### YOUR OBJECTIVE
Give back the listing below line for line, unchanged, but leave out the pictures.

### DATA

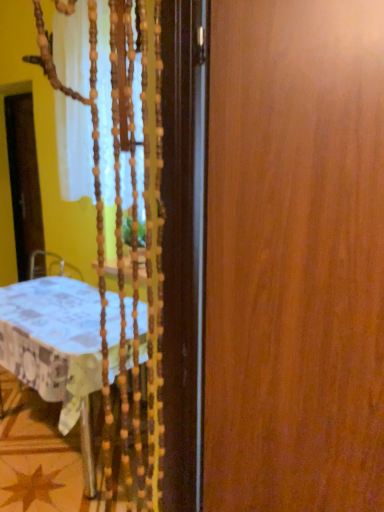
You are a GUI agent. You are given a task and a screenshot of the screen. Output one action in this format:
    pyautogui.click(x=<x>, y=<y>)
    Task: Click on the transparent plastic screen door at left
    The image size is (384, 512).
    Given the screenshot: What is the action you would take?
    pyautogui.click(x=24, y=180)

Is transparent plastic screen door at left facing away from white fabric tablecloth at left?

transparent plastic screen door at left does not have its back to white fabric tablecloth at left.

Which is in front, transparent plastic screen door at left or white fabric tablecloth at left?

Positioned in front is white fabric tablecloth at left.

You are a GUI agent. You are given a task and a screenshot of the screen. Output one action in this format:
    pyautogui.click(x=<x>, y=<y>)
    Task: Click on the furniture below the transparent plastic screen door at left (from the image's perspective)
    
    Given the screenshot: What is the action you would take?
    pyautogui.click(x=53, y=341)

Between transparent plastic screen door at left and white fabric tablecloth at left, which one has smaller size?

Smaller between the two is transparent plastic screen door at left.

Considering the positions of objects wooden door at right and transparent plastic screen door at left in the image provided, who is more to the right, wooden door at right or transparent plastic screen door at left?

From the viewer's perspective, wooden door at right appears more on the right side.

Are wooden door at right and transparent plastic screen door at left making contact?

No, wooden door at right is not with transparent plastic screen door at left.

How different are the orientations of wooden door at right and transparent plastic screen door at left in degrees?

wooden door at right and transparent plastic screen door at left are facing 32 degrees away from each other.

Looking at this image, is wooden door at right facing towards transparent plastic screen door at left?

No, wooden door at right does not turn towards transparent plastic screen door at left.

From the picture: Can you confirm if white fabric tablecloth at left is shorter than wooden door at right?

Yes.

Is white fabric tablecloth at left next to wooden door at right and touching it?

No.

Is white fabric tablecloth at left to the left of wooden door at right from the viewer's perspective?

Indeed, white fabric tablecloth at left is positioned on the left side of wooden door at right.

Is point (97, 367) closer or farther from the camera than point (372, 488)?

Point (97, 367) is farther from the camera than point (372, 488).

How many degrees apart are the facing directions of wooden door at right and white fabric tablecloth at left?

32.2 degrees separate the facing orientations of wooden door at right and white fabric tablecloth at left.

Who is bigger, wooden door at right or white fabric tablecloth at left?

Bigger between the two is white fabric tablecloth at left.

Is wooden door at right taller than white fabric tablecloth at left?

Yes.

Which object is further away from the camera taking this photo, transparent plastic screen door at left or wooden door at right?

transparent plastic screen door at left is more distant.

Is point (29, 158) positioned in front of point (305, 324)?

No, it is not.

From a real-world perspective, is transparent plastic screen door at left physically located above or below wooden door at right?

In terms of real-world spatial position, transparent plastic screen door at left is below wooden door at right.

Would you consider transparent plastic screen door at left to be distant from wooden door at right?

transparent plastic screen door at left is far away from wooden door at right.

Is white fabric tablecloth at left positioned with its back to transparent plastic screen door at left?

No.

Between point (60, 395) and point (29, 150), which one is positioned behind?

Positioned behind is point (29, 150).

Are white fabric tablecloth at left and transparent plastic screen door at left far apart?

Indeed, white fabric tablecloth at left is not near transparent plastic screen door at left.

From the image's perspective, is white fabric tablecloth at left below transparent plastic screen door at left?

Yes, from the image's perspective, white fabric tablecloth at left is below transparent plastic screen door at left.

Identify the location of screen door above the white fabric tablecloth at left (from a real-world perspective). (24, 180).

Identify the location of screen door on the left side of wooden door at right. (24, 180).

Which object lies nearer to the anchor point wooden door at right, transparent plastic screen door at left or white fabric tablecloth at left?

white fabric tablecloth at left lies closer to wooden door at right than the other object.

From the image, which object appears to be farther from white fabric tablecloth at left, wooden door at right or transparent plastic screen door at left?

transparent plastic screen door at left lies further to white fabric tablecloth at left than the other object.

Which object lies nearer to the anchor point transparent plastic screen door at left, wooden door at right or white fabric tablecloth at left?

Based on the image, white fabric tablecloth at left appears to be nearer to transparent plastic screen door at left.

Considering their positions, is transparent plastic screen door at left positioned closer to white fabric tablecloth at left than wooden door at right?

wooden door at right.

Which object lies nearer to the anchor point wooden door at right, white fabric tablecloth at left or transparent plastic screen door at left?

white fabric tablecloth at left is closer to wooden door at right.

Which object lies nearer to the anchor point transparent plastic screen door at left, white fabric tablecloth at left or wooden door at right?

Among the two, white fabric tablecloth at left is located nearer to transparent plastic screen door at left.

At what (x,y) coordinates should I click in order to perform the action: click on furniture between wooden door at right and transparent plastic screen door at left in the front-back direction. Please return your answer as a coordinate pair (x, y). The height and width of the screenshot is (512, 384). Looking at the image, I should click on (53, 341).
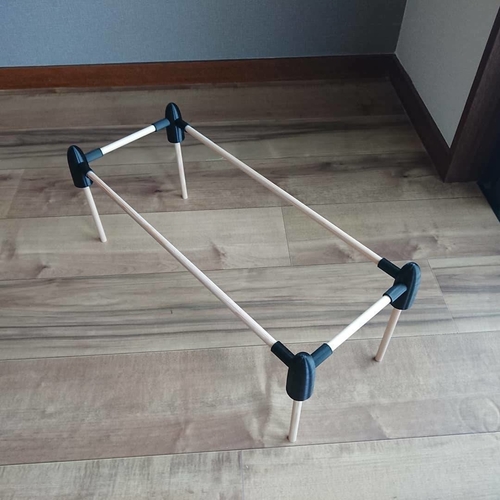
This screenshot has width=500, height=500. Identify the location of doorway. (485, 181).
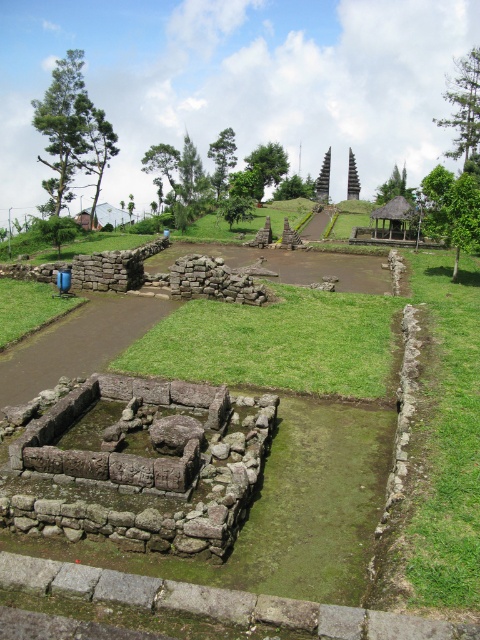
Is the position of green grass at center more distant than that of green grass at lower left?

No, green grass at center is in front of green grass at lower left.

Which is below, green grass at center or green grass at lower left?

green grass at center

Identify the location of green grass at center. (276, 342).

The image size is (480, 640). Identify the location of green grass at center. (276, 342).

Can you confirm if green mossy stone at center is smaller than green grass at center?

No, green mossy stone at center is not smaller than green grass at center.

Identify the location of green mossy stone at center. The image size is (480, 640). (294, 524).

This screenshot has height=640, width=480. Find the location of `green mossy stone at center`. green mossy stone at center is located at coordinates (294, 524).

Can you confirm if green grass at lower left is positioned above thatched wood hut at center?

No.

Does point (12, 337) come closer to viewer compared to point (393, 204)?

Yes, it is in front of point (393, 204).

Image resolution: width=480 pixels, height=640 pixels. I want to click on green grass at lower left, so [x=28, y=307].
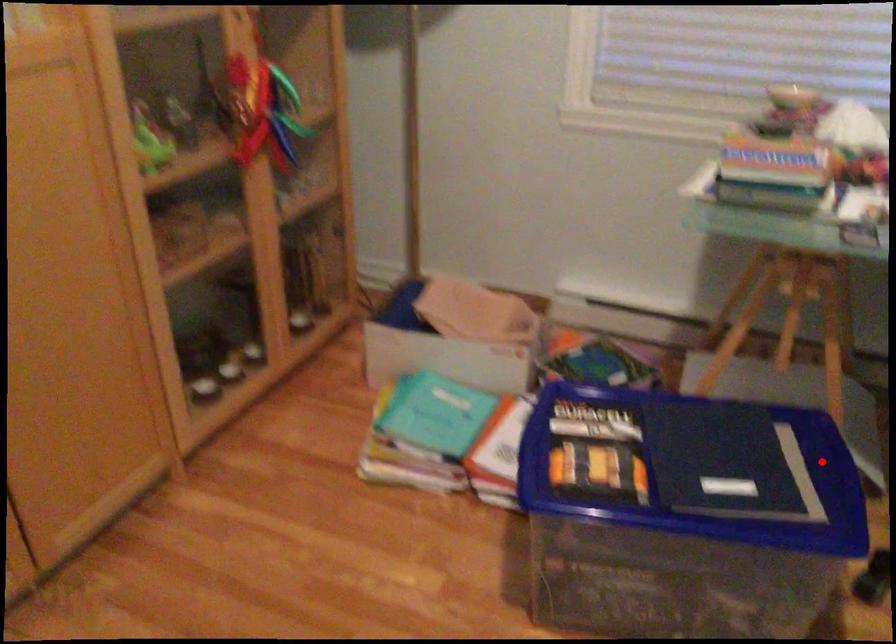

### ANSWER TO THE EXERCISE
You are a GUI agent. You are given a task and a screenshot of the screen. Output one action in this format:
    pyautogui.click(x=<x>, y=<y>)
    Task: Click on the transparent plastic screen door at left
    The image size is (384, 512).
    Given the screenshot: What is the action you would take?
    pyautogui.click(x=24, y=180)

Is transparent plastic screen door at left facing away from white fabric tablecloth at left?

transparent plastic screen door at left does not have its back to white fabric tablecloth at left.

Which is in front, transparent plastic screen door at left or white fabric tablecloth at left?

Positioned in front is white fabric tablecloth at left.

You are a GUI agent. You are given a task and a screenshot of the screen. Output one action in this format:
    pyautogui.click(x=<x>, y=<y>)
    Task: Click on the furniture below the transparent plastic screen door at left (from the image's perspective)
    
    Given the screenshot: What is the action you would take?
    pyautogui.click(x=53, y=341)

Between transparent plastic screen door at left and white fabric tablecloth at left, which one has smaller size?

Smaller between the two is transparent plastic screen door at left.

Considering the positions of objects wooden door at right and transparent plastic screen door at left in the image provided, who is more to the right, wooden door at right or transparent plastic screen door at left?

From the viewer's perspective, wooden door at right appears more on the right side.

Are wooden door at right and transparent plastic screen door at left making contact?

No, wooden door at right is not with transparent plastic screen door at left.

How different are the orientations of wooden door at right and transparent plastic screen door at left in degrees?

wooden door at right and transparent plastic screen door at left are facing 32 degrees away from each other.

Looking at this image, is wooden door at right facing towards transparent plastic screen door at left?

No, wooden door at right does not turn towards transparent plastic screen door at left.

From the picture: Can you confirm if white fabric tablecloth at left is shorter than wooden door at right?

Yes.

Is white fabric tablecloth at left next to wooden door at right and touching it?

No.

Is white fabric tablecloth at left to the left of wooden door at right from the viewer's perspective?

Indeed, white fabric tablecloth at left is positioned on the left side of wooden door at right.

Is point (97, 367) closer or farther from the camera than point (372, 488)?

Point (97, 367) is farther from the camera than point (372, 488).

How many degrees apart are the facing directions of wooden door at right and white fabric tablecloth at left?

32.2 degrees separate the facing orientations of wooden door at right and white fabric tablecloth at left.

Who is bigger, wooden door at right or white fabric tablecloth at left?

Bigger between the two is white fabric tablecloth at left.

Is wooden door at right taller than white fabric tablecloth at left?

Yes.

Which object is further away from the camera taking this photo, transparent plastic screen door at left or wooden door at right?

transparent plastic screen door at left is more distant.

Is point (29, 158) positioned in front of point (305, 324)?

No, it is not.

From a real-world perspective, is transparent plastic screen door at left physically located above or below wooden door at right?

In terms of real-world spatial position, transparent plastic screen door at left is below wooden door at right.

Would you consider transparent plastic screen door at left to be distant from wooden door at right?

transparent plastic screen door at left is far away from wooden door at right.

Is white fabric tablecloth at left positioned with its back to transparent plastic screen door at left?

No.

Between point (60, 395) and point (29, 150), which one is positioned behind?

Positioned behind is point (29, 150).

Are white fabric tablecloth at left and transparent plastic screen door at left far apart?

Indeed, white fabric tablecloth at left is not near transparent plastic screen door at left.

From the image's perspective, is white fabric tablecloth at left below transparent plastic screen door at left?

Yes, from the image's perspective, white fabric tablecloth at left is below transparent plastic screen door at left.

Identify the location of screen door above the white fabric tablecloth at left (from a real-world perspective). (24, 180).

Identify the location of screen door on the left side of wooden door at right. (24, 180).

Which object lies nearer to the anchor point wooden door at right, transparent plastic screen door at left or white fabric tablecloth at left?

white fabric tablecloth at left lies closer to wooden door at right than the other object.

From the image, which object appears to be farther from white fabric tablecloth at left, wooden door at right or transparent plastic screen door at left?

transparent plastic screen door at left lies further to white fabric tablecloth at left than the other object.

Which object lies nearer to the anchor point transparent plastic screen door at left, wooden door at right or white fabric tablecloth at left?

Based on the image, white fabric tablecloth at left appears to be nearer to transparent plastic screen door at left.

Considering their positions, is transparent plastic screen door at left positioned closer to white fabric tablecloth at left than wooden door at right?

wooden door at right.

Which object lies nearer to the anchor point wooden door at right, white fabric tablecloth at left or transparent plastic screen door at left?

white fabric tablecloth at left is closer to wooden door at right.

Which object lies nearer to the anchor point transparent plastic screen door at left, white fabric tablecloth at left or wooden door at right?

Among the two, white fabric tablecloth at left is located nearer to transparent plastic screen door at left.

At what (x,y) coordinates should I click in order to perform the action: click on furniture between wooden door at right and transparent plastic screen door at left in the front-back direction. Please return your answer as a coordinate pair (x, y). The height and width of the screenshot is (512, 384). Looking at the image, I should click on (53, 341).
This screenshot has width=500, height=500. Identify the location of doorway. (485, 181).
Is the position of green grass at center more distant than that of green grass at lower left?

No, green grass at center is in front of green grass at lower left.

Which is below, green grass at center or green grass at lower left?

green grass at center

Identify the location of green grass at center. (276, 342).

The image size is (480, 640). Identify the location of green grass at center. (276, 342).

Can you confirm if green mossy stone at center is smaller than green grass at center?

No, green mossy stone at center is not smaller than green grass at center.

Identify the location of green mossy stone at center. The image size is (480, 640). (294, 524).

This screenshot has height=640, width=480. Find the location of `green mossy stone at center`. green mossy stone at center is located at coordinates (294, 524).

Can you confirm if green grass at lower left is positioned above thatched wood hut at center?

No.

Does point (12, 337) come closer to viewer compared to point (393, 204)?

Yes, it is in front of point (393, 204).

Image resolution: width=480 pixels, height=640 pixels. I want to click on green grass at lower left, so [x=28, y=307].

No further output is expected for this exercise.